Excerpted data:
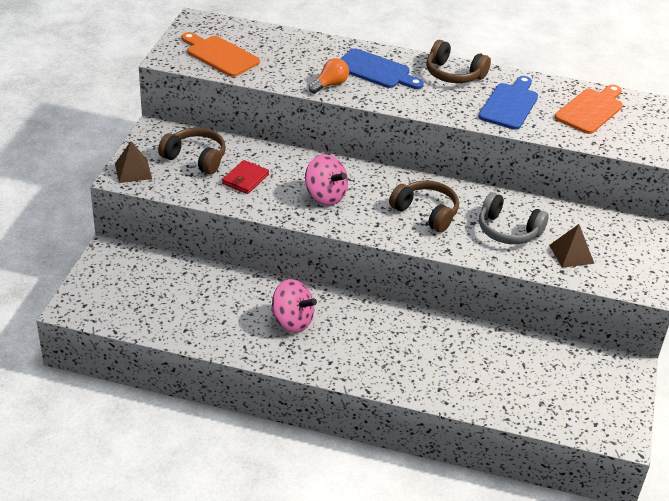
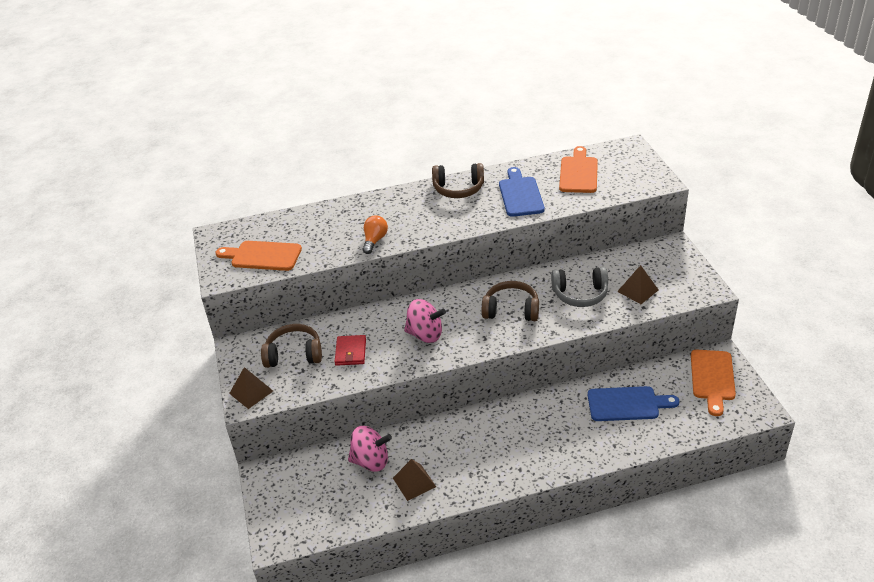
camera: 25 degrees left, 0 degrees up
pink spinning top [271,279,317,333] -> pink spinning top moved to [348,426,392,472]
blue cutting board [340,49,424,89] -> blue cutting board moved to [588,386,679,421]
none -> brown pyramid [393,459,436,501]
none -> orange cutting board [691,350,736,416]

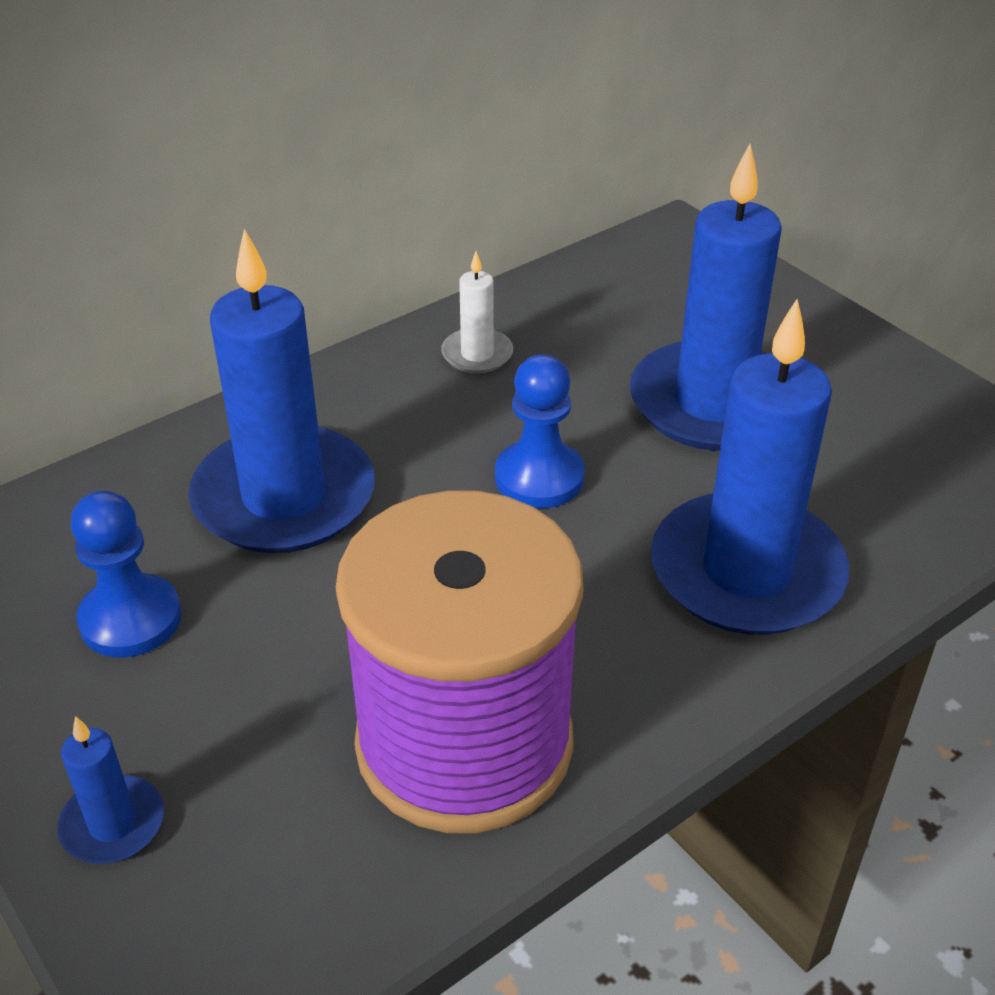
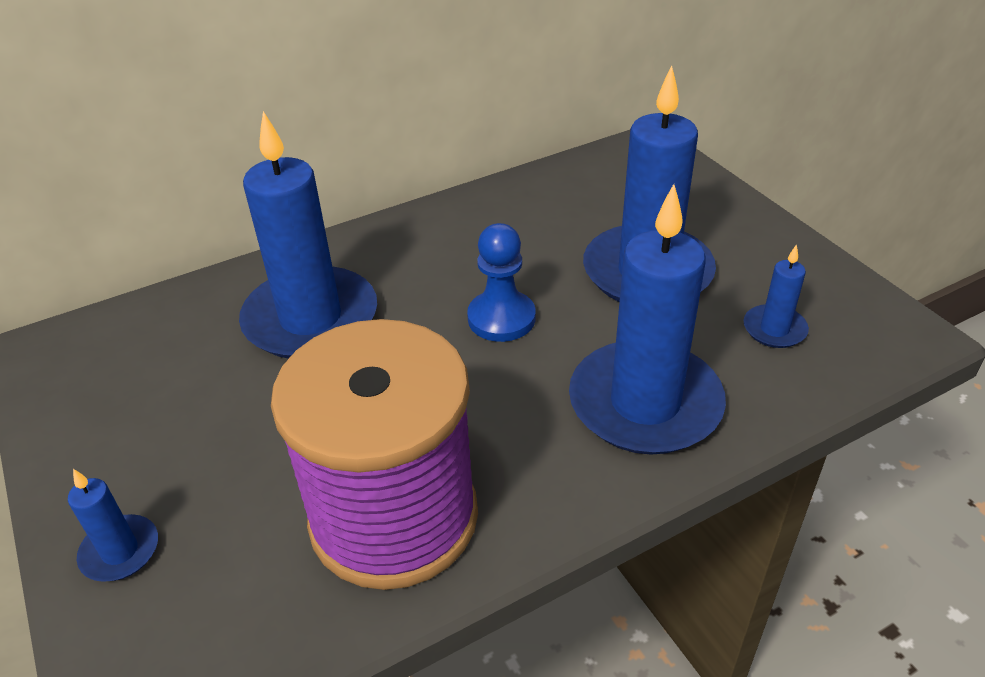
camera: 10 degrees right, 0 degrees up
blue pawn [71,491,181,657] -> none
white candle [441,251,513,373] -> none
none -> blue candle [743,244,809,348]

What is required: Could you repeat, exactly and with nothing else, the lines from the first line of the records through the line containing "camera: 10 degrees right, 0 degrees up"? Leave out the pictures.

Output for this exercise:
camera: 25 degrees left, 0 degrees up
pink spinning top [271,279,317,333] -> pink spinning top moved to [348,426,392,472]
blue cutting board [340,49,424,89] -> blue cutting board moved to [588,386,679,421]
none -> brown pyramid [393,459,436,501]
none -> orange cutting board [691,350,736,416]

camera: 10 degrees right, 0 degrees up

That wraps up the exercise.